# Work to be completed
Please transcribe the line with "orange soap dispenser: 13 -> 9" and the lines after it through the end of the listing below, keeping both ends and nothing more.

# Source data
- - -

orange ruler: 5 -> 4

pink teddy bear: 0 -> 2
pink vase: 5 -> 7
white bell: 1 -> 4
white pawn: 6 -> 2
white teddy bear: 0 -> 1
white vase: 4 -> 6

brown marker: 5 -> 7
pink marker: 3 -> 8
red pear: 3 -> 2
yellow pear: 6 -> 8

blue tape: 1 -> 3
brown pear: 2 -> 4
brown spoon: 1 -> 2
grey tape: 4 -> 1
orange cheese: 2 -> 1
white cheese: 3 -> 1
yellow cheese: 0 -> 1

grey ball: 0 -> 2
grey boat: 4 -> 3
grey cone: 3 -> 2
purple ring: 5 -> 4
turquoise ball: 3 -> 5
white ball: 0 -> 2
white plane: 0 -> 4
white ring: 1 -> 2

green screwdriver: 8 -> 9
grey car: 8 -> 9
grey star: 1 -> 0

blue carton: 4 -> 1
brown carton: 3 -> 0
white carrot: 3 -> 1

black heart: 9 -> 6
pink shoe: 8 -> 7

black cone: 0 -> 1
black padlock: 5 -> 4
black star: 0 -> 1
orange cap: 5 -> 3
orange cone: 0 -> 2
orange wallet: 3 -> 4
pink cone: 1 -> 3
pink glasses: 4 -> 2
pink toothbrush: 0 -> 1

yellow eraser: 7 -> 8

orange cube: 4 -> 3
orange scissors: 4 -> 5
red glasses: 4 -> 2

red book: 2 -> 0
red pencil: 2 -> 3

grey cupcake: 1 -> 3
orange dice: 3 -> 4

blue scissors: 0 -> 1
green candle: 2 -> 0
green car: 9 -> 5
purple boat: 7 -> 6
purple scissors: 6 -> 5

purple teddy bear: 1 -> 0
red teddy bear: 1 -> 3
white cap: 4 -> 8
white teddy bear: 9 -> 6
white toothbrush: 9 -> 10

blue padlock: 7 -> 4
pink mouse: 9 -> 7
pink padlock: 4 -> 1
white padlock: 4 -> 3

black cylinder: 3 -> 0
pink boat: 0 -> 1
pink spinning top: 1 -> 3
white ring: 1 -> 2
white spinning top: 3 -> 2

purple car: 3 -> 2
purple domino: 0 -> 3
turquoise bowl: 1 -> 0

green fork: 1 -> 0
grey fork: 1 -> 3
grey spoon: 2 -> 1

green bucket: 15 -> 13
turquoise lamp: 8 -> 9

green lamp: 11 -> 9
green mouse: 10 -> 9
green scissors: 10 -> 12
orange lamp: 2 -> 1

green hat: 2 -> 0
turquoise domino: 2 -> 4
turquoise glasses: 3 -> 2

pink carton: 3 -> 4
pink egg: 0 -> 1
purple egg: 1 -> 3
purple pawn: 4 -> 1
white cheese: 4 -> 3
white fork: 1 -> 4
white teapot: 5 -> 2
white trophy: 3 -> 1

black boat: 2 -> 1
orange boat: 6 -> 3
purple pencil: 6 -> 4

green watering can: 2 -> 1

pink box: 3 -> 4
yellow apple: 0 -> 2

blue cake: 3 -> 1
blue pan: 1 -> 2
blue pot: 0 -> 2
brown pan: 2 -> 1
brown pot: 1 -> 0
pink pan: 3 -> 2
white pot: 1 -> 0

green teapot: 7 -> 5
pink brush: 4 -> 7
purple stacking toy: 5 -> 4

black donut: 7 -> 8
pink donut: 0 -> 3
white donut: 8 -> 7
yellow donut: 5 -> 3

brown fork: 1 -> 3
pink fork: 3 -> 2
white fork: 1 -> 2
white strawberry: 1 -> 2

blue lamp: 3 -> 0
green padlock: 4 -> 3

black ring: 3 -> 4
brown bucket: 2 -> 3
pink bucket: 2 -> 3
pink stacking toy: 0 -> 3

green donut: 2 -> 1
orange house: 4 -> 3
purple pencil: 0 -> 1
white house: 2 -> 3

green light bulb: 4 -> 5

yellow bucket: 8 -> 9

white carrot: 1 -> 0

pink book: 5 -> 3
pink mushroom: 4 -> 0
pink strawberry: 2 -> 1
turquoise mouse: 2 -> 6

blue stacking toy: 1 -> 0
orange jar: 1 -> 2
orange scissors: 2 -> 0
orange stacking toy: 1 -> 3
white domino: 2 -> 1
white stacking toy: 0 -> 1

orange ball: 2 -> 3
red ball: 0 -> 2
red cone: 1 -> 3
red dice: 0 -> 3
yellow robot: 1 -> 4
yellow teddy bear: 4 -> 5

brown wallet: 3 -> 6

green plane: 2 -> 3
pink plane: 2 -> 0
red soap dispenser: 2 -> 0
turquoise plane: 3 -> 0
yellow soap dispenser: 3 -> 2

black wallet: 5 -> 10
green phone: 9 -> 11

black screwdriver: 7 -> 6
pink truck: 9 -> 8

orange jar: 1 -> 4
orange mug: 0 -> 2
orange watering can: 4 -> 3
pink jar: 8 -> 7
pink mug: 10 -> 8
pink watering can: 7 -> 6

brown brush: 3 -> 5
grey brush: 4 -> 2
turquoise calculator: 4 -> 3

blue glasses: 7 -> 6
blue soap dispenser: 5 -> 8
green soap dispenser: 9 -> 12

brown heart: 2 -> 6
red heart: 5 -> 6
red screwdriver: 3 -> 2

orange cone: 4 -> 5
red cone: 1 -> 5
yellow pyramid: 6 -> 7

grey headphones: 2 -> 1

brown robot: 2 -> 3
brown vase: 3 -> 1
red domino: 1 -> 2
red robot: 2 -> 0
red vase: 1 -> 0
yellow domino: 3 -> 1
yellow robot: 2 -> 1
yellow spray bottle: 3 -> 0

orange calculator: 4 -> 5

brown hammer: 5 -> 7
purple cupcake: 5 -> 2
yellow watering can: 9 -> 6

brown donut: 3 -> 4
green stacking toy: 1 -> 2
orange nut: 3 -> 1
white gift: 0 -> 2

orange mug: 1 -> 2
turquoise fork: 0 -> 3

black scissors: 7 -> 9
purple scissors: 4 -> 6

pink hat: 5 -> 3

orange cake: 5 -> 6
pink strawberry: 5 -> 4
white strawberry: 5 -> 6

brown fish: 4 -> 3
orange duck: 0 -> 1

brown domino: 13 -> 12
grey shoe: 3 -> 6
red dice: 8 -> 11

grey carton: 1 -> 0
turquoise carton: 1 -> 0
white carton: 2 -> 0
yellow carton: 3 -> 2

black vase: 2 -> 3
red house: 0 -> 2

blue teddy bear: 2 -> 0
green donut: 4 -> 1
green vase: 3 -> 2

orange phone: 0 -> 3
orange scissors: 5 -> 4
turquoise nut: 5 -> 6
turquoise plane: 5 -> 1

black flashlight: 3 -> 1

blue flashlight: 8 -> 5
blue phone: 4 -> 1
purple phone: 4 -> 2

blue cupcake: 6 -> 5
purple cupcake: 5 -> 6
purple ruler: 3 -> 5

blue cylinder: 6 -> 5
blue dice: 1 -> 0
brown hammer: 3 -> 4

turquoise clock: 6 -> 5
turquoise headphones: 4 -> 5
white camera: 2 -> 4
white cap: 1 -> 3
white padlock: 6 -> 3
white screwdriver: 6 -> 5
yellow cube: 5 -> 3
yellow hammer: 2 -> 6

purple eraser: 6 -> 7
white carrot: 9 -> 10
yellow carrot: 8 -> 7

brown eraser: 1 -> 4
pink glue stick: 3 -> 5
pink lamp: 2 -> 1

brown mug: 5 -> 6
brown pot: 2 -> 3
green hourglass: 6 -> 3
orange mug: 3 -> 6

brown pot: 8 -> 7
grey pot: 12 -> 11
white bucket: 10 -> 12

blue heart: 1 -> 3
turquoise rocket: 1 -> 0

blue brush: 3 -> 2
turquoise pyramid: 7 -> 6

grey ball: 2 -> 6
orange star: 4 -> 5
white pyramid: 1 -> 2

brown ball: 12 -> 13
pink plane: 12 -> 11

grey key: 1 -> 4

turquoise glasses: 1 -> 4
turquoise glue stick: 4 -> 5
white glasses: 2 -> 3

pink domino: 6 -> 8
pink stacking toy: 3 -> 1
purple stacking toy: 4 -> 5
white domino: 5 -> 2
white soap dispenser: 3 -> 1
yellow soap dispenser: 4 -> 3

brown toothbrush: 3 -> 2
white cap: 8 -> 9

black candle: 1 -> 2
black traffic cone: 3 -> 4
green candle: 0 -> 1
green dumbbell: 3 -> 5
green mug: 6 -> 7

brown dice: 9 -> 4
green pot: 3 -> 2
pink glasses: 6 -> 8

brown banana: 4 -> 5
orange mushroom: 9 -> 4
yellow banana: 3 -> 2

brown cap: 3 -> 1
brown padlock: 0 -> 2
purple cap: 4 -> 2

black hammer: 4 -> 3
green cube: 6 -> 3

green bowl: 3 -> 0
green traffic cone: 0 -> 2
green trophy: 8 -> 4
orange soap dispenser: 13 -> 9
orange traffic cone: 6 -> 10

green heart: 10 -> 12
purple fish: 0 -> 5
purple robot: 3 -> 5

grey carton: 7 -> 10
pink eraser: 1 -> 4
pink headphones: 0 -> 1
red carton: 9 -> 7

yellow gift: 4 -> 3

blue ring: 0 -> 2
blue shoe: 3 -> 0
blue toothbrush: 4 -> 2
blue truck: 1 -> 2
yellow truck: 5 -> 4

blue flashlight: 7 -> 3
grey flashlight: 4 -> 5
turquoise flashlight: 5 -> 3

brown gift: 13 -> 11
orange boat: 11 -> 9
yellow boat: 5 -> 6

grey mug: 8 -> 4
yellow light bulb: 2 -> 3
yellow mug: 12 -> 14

- - -

# Output for this exercise
orange soap dispenser: 13 -> 9
orange traffic cone: 6 -> 10

green heart: 10 -> 12
purple fish: 0 -> 5
purple robot: 3 -> 5

grey carton: 7 -> 10
pink eraser: 1 -> 4
pink headphones: 0 -> 1
red carton: 9 -> 7

yellow gift: 4 -> 3

blue ring: 0 -> 2
blue shoe: 3 -> 0
blue toothbrush: 4 -> 2
blue truck: 1 -> 2
yellow truck: 5 -> 4

blue flashlight: 7 -> 3
grey flashlight: 4 -> 5
turquoise flashlight: 5 -> 3

brown gift: 13 -> 11
orange boat: 11 -> 9
yellow boat: 5 -> 6

grey mug: 8 -> 4
yellow light bulb: 2 -> 3
yellow mug: 12 -> 14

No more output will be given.